• [Exercise description] Leave out the pictures, and retype the remaining data exactly.

• [Records supplied]

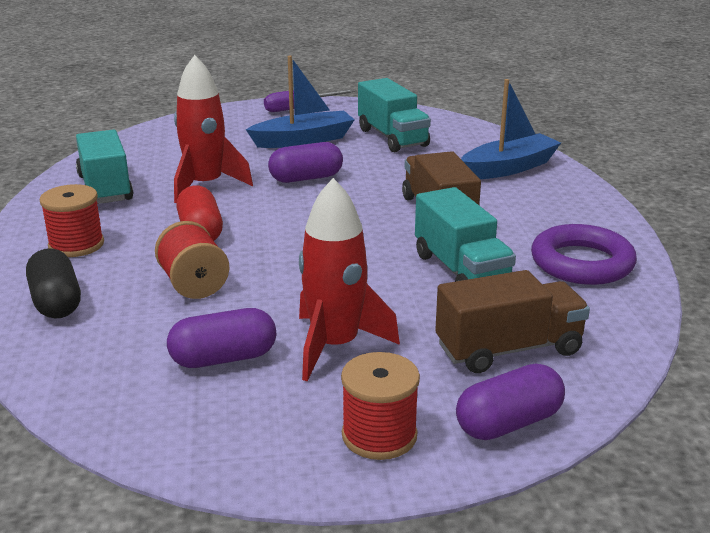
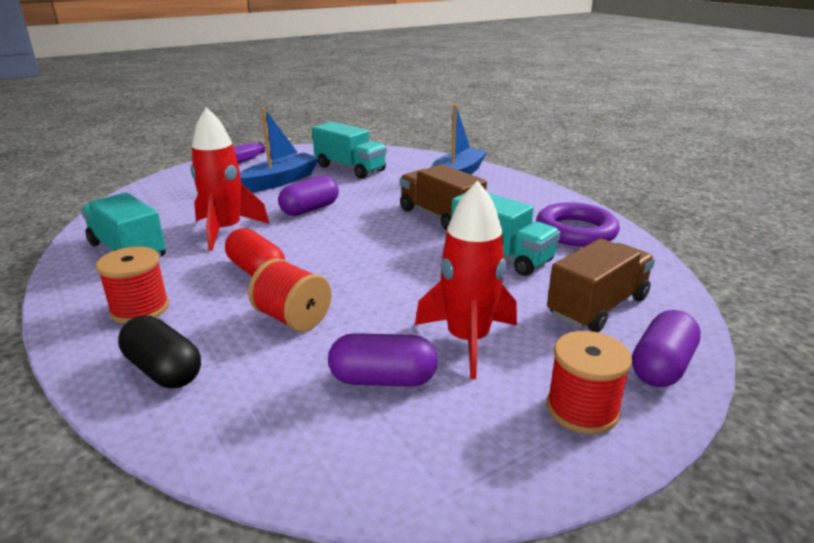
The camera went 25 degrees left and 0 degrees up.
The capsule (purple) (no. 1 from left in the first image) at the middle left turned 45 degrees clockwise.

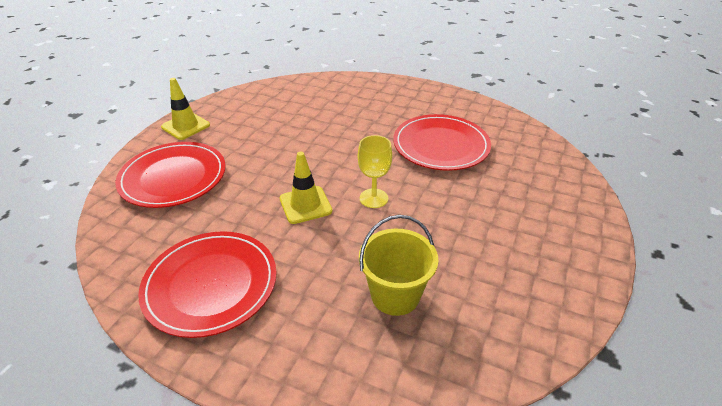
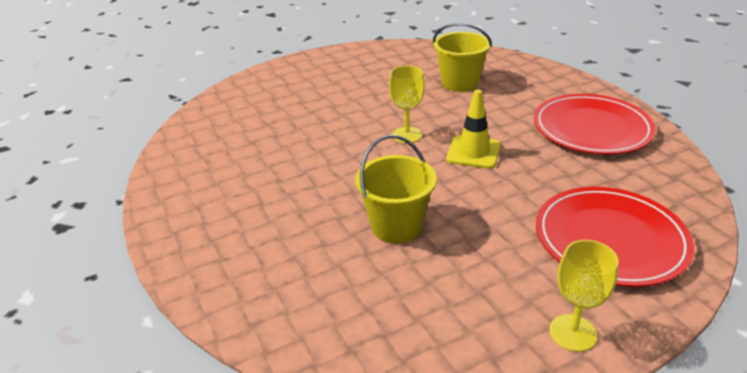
The camera went 140 degrees left and 5 degrees down.
The road cone (golden) (no. 1 from left) at the top left was replaced by the goblet (golden) (no. 2 from left) at the bottom right.
The dinner plate (red) (no. 3 from left) at the centre disappeared.
The pail (golden) (no. 1 from left) at the centre appeared.

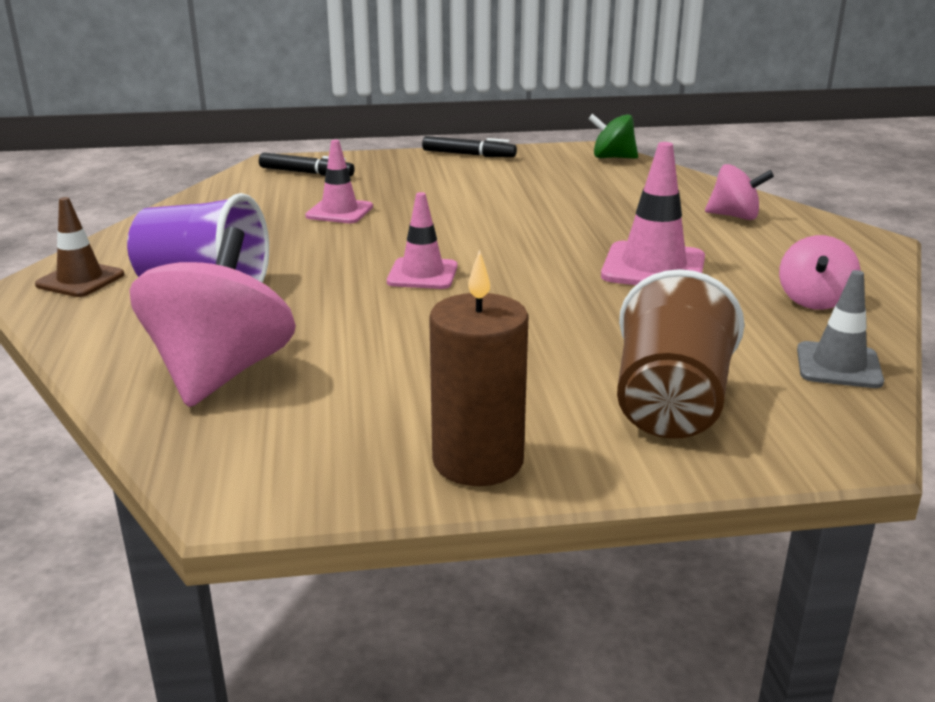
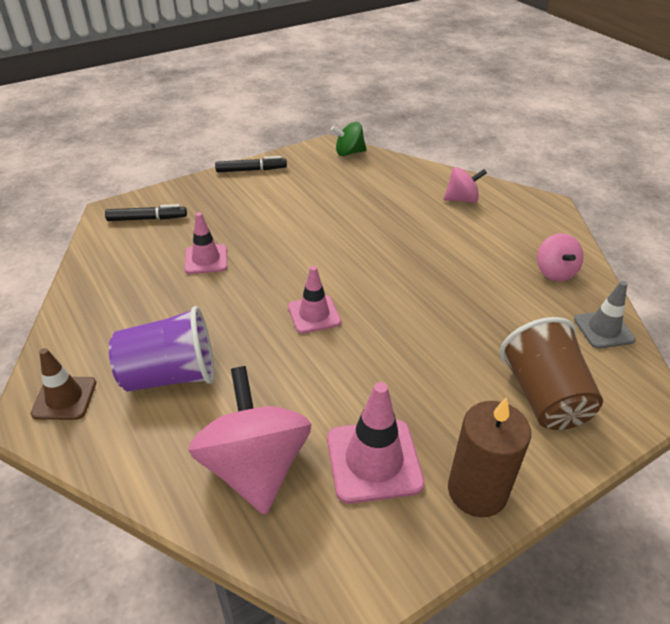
The camera went 25 degrees left and 15 degrees up.
The road cone (pink) (no. 3 from left) moved from the top right to the bottom centre.

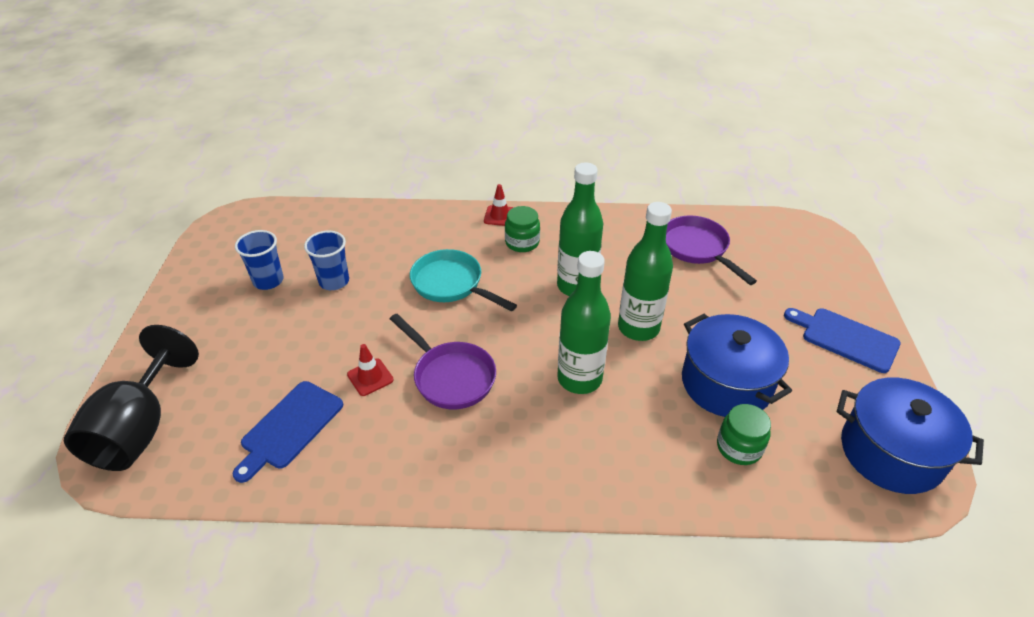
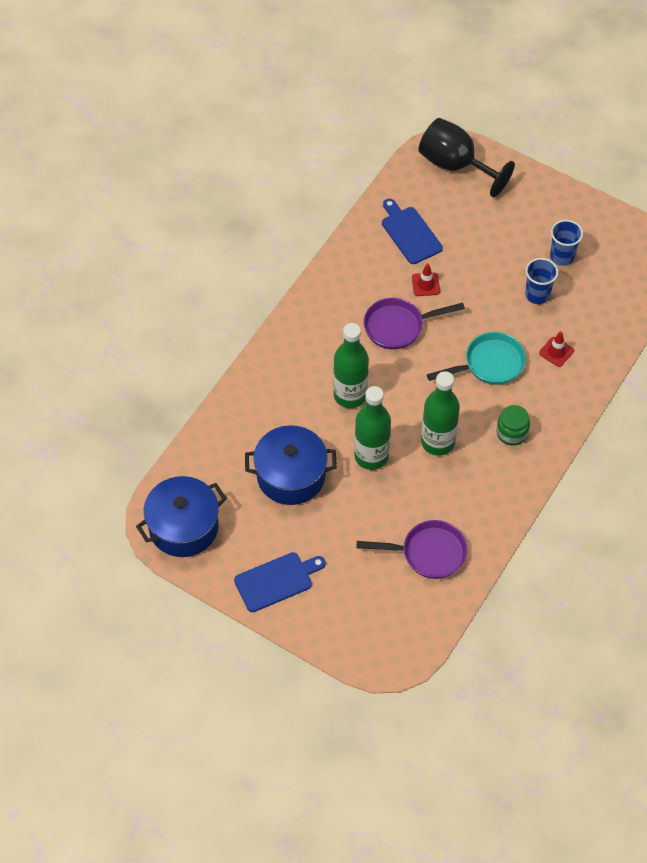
The camera went 120 degrees right and 15 degrees up.
The road cone (red) (no. 2 from left) moved from the top centre to the middle right.
The jam jar (green) (no. 2 from left) at the bottom right disappeared.

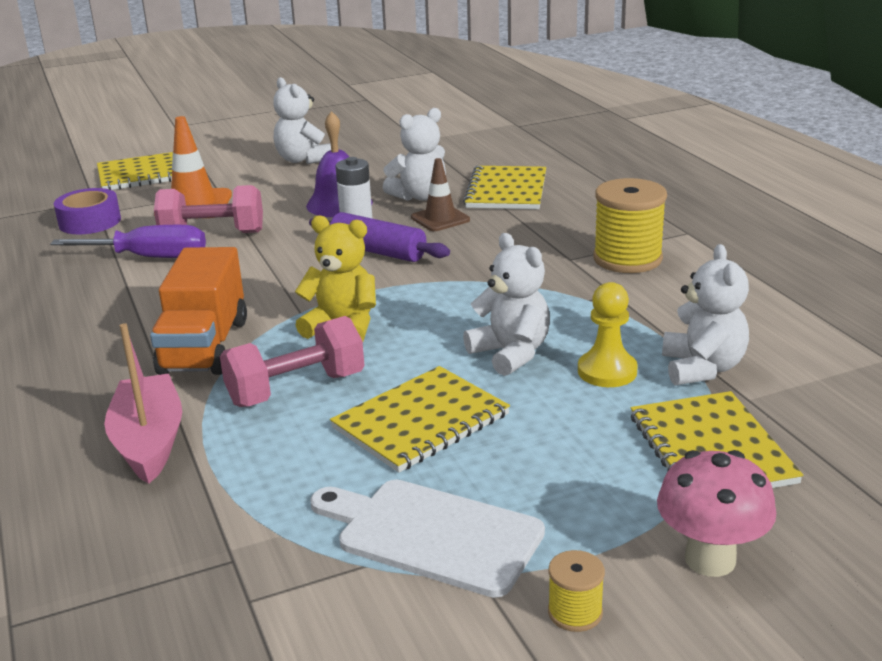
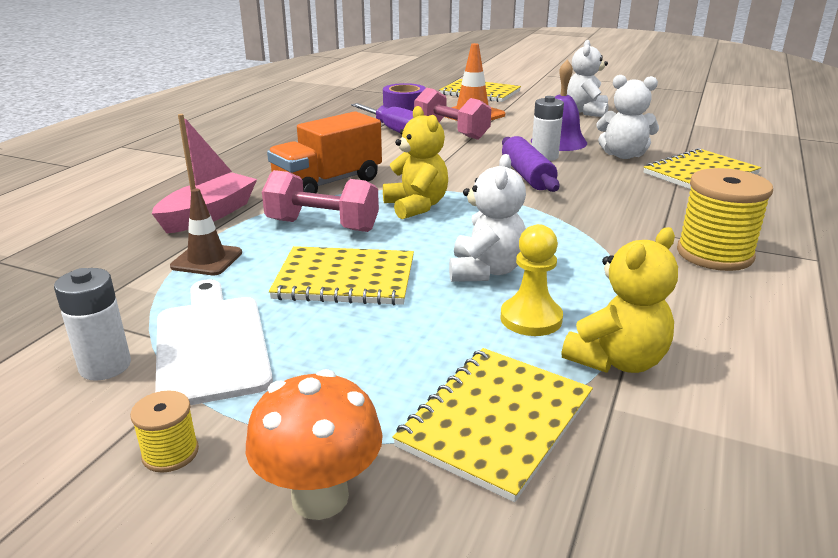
The camera went 45 degrees right and 0 degrees up.
The road cone (russet) moved from the top centre to the middle left.
The teddy bear (snow-white) (no. 4 from left) at the middle right became the teddy bear (golden) (no. 2 from left) at the middle right.
The fungus (pink) at the bottom right became the fungus (bright orange) at the bottom centre.
The AA battery (snow-white) (no. 1 from left) at the middle left appeared.

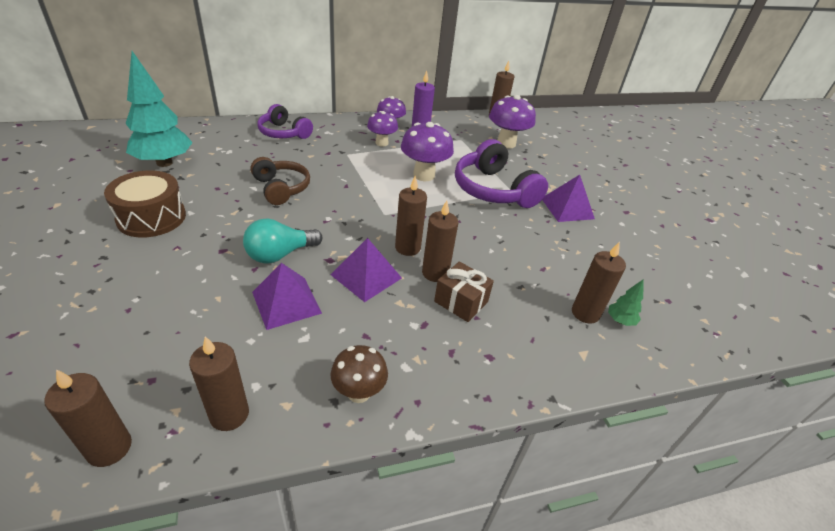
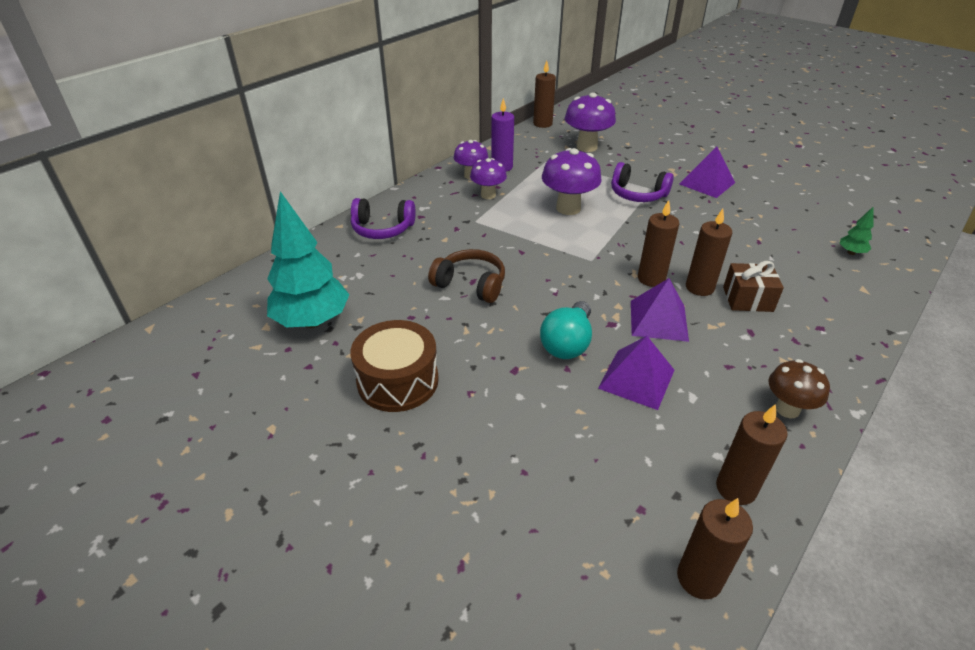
The camera went 30 degrees left and 0 degrees up.
The over-ear headphones (purple) (no. 2 from left) at the top centre changed to 0.64 times the size.
The candle (russet) (no. 6 from left) at the middle right disappeared.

• [Answer to this problem]
The camera went 25 degrees left and 0 degrees up.
The capsule (purple) (no. 1 from left in the first image) at the middle left turned 45 degrees clockwise.

The camera went 140 degrees left and 5 degrees down.
The road cone (golden) (no. 1 from left) at the top left was replaced by the goblet (golden) (no. 2 from left) at the bottom right.
The dinner plate (red) (no. 3 from left) at the centre disappeared.
The pail (golden) (no. 1 from left) at the centre appeared.

The camera went 25 degrees left and 15 degrees up.
The road cone (pink) (no. 3 from left) moved from the top right to the bottom centre.

The camera went 120 degrees right and 15 degrees up.
The road cone (red) (no. 2 from left) moved from the top centre to the middle right.
The jam jar (green) (no. 2 from left) at the bottom right disappeared.

The camera went 45 degrees right and 0 degrees up.
The road cone (russet) moved from the top centre to the middle left.
The teddy bear (snow-white) (no. 4 from left) at the middle right became the teddy bear (golden) (no. 2 from left) at the middle right.
The fungus (pink) at the bottom right became the fungus (bright orange) at the bottom centre.
The AA battery (snow-white) (no. 1 from left) at the middle left appeared.

The camera went 30 degrees left and 0 degrees up.
The over-ear headphones (purple) (no. 2 from left) at the top centre changed to 0.64 times the size.
The candle (russet) (no. 6 from left) at the middle right disappeared.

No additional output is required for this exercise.